• Directive: Copy all of the items below word for word, without changing anything.

— Start of Dataset entries —

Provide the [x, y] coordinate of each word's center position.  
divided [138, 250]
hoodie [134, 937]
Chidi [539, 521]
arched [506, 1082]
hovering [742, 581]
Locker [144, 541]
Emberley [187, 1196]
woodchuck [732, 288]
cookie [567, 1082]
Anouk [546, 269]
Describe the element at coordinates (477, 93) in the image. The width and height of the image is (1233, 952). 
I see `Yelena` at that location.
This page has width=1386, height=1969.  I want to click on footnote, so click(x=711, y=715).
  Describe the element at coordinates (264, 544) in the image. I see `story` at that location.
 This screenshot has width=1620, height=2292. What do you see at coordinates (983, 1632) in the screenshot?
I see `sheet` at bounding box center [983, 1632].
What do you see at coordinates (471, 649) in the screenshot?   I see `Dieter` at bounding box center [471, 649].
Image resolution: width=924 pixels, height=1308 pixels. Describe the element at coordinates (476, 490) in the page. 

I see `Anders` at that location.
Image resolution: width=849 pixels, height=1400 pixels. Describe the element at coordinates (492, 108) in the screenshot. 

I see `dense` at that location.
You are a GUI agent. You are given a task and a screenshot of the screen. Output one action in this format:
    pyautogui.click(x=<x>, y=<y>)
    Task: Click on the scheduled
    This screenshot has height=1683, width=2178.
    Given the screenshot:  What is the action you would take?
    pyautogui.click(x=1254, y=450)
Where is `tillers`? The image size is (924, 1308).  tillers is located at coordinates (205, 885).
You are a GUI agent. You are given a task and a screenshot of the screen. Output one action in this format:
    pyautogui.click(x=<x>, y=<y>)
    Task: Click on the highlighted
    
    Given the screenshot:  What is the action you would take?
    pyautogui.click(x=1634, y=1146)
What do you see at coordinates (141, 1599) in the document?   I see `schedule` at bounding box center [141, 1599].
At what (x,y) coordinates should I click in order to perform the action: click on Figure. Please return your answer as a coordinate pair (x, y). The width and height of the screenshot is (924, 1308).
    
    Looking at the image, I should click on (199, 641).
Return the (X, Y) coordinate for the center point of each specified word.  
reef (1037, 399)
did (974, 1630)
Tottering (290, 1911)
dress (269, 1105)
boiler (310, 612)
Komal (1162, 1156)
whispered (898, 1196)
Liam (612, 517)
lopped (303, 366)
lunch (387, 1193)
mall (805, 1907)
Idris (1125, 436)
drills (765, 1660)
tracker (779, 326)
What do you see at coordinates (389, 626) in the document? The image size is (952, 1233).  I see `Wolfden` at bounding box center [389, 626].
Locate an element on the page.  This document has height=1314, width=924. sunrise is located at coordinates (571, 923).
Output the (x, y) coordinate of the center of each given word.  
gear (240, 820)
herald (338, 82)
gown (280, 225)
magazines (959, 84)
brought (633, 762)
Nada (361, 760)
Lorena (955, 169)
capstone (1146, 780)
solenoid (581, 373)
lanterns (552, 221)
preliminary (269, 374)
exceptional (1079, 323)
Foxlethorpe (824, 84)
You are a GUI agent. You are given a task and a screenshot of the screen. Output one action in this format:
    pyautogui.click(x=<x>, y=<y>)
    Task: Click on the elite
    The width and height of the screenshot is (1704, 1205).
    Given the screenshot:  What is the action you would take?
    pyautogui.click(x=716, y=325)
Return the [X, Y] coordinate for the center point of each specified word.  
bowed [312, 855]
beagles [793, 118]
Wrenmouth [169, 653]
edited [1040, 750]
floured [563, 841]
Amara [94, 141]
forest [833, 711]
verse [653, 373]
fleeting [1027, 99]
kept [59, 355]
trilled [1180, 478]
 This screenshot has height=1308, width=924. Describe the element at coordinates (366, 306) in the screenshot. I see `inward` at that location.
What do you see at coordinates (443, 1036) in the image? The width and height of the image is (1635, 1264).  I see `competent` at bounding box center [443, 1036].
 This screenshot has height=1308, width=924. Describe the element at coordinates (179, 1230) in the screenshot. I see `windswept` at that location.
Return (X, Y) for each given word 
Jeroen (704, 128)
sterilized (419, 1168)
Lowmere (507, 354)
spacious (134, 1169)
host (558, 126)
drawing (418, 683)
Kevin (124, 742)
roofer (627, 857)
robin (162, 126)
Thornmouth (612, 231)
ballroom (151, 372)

— End of Dataset entries —

• Task output:
Provide the [x, y] coordinate of each word's center position.  
divided [138, 250]
hoodie [134, 937]
Chidi [539, 521]
arched [506, 1082]
hovering [742, 581]
Locker [144, 541]
Emberley [187, 1196]
woodchuck [732, 288]
cookie [567, 1082]
Anouk [546, 269]
Describe the element at coordinates (477, 93) in the image. The width and height of the image is (1233, 952). 
I see `Yelena` at that location.
This page has width=1386, height=1969.  I want to click on footnote, so click(x=711, y=715).
  Describe the element at coordinates (264, 544) in the image. I see `story` at that location.
 This screenshot has width=1620, height=2292. What do you see at coordinates (983, 1632) in the screenshot?
I see `sheet` at bounding box center [983, 1632].
What do you see at coordinates (471, 649) in the screenshot?   I see `Dieter` at bounding box center [471, 649].
Image resolution: width=924 pixels, height=1308 pixels. Describe the element at coordinates (476, 490) in the page. 

I see `Anders` at that location.
Image resolution: width=849 pixels, height=1400 pixels. Describe the element at coordinates (492, 108) in the screenshot. 

I see `dense` at that location.
You are a GUI agent. You are given a task and a screenshot of the screen. Output one action in this format:
    pyautogui.click(x=<x>, y=<y>)
    Task: Click on the scheduled
    This screenshot has height=1683, width=2178.
    Given the screenshot:  What is the action you would take?
    pyautogui.click(x=1254, y=450)
Where is `tillers`? The image size is (924, 1308).  tillers is located at coordinates (205, 885).
You are a GUI agent. You are given a task and a screenshot of the screen. Output one action in this format:
    pyautogui.click(x=<x>, y=<y>)
    Task: Click on the highlighted
    
    Given the screenshot:  What is the action you would take?
    pyautogui.click(x=1634, y=1146)
What do you see at coordinates (141, 1599) in the document?   I see `schedule` at bounding box center [141, 1599].
At what (x,y) coordinates should I click in order to perform the action: click on Figure. Please return your answer as a coordinate pair (x, y). The width and height of the screenshot is (924, 1308).
    
    Looking at the image, I should click on (199, 641).
Return the (X, Y) coordinate for the center point of each specified word.  
reef (1037, 399)
did (974, 1630)
Tottering (290, 1911)
dress (269, 1105)
boiler (310, 612)
Komal (1162, 1156)
whispered (898, 1196)
Liam (612, 517)
lopped (303, 366)
lunch (387, 1193)
mall (805, 1907)
Idris (1125, 436)
drills (765, 1660)
tracker (779, 326)
What do you see at coordinates (389, 626) in the document? The image size is (952, 1233).  I see `Wolfden` at bounding box center [389, 626].
Locate an element on the page.  This document has height=1314, width=924. sunrise is located at coordinates (571, 923).
Output the (x, y) coordinate of the center of each given word.  
gear (240, 820)
herald (338, 82)
gown (280, 225)
magazines (959, 84)
brought (633, 762)
Nada (361, 760)
Lorena (955, 169)
capstone (1146, 780)
solenoid (581, 373)
lanterns (552, 221)
preliminary (269, 374)
exceptional (1079, 323)
Foxlethorpe (824, 84)
You are a GUI agent. You are given a task and a screenshot of the screen. Output one action in this format:
    pyautogui.click(x=<x>, y=<y>)
    Task: Click on the elite
    The width and height of the screenshot is (1704, 1205).
    Given the screenshot:  What is the action you would take?
    pyautogui.click(x=716, y=325)
Return the [X, Y] coordinate for the center point of each specified word.  
bowed [312, 855]
beagles [793, 118]
Wrenmouth [169, 653]
edited [1040, 750]
floured [563, 841]
Amara [94, 141]
forest [833, 711]
verse [653, 373]
fleeting [1027, 99]
kept [59, 355]
trilled [1180, 478]
 This screenshot has height=1308, width=924. Describe the element at coordinates (366, 306) in the screenshot. I see `inward` at that location.
What do you see at coordinates (443, 1036) in the image? The width and height of the image is (1635, 1264).  I see `competent` at bounding box center [443, 1036].
 This screenshot has height=1308, width=924. Describe the element at coordinates (179, 1230) in the screenshot. I see `windswept` at that location.
Return (X, Y) for each given word 
Jeroen (704, 128)
sterilized (419, 1168)
Lowmere (507, 354)
spacious (134, 1169)
host (558, 126)
drawing (418, 683)
Kevin (124, 742)
roofer (627, 857)
robin (162, 126)
Thornmouth (612, 231)
ballroom (151, 372)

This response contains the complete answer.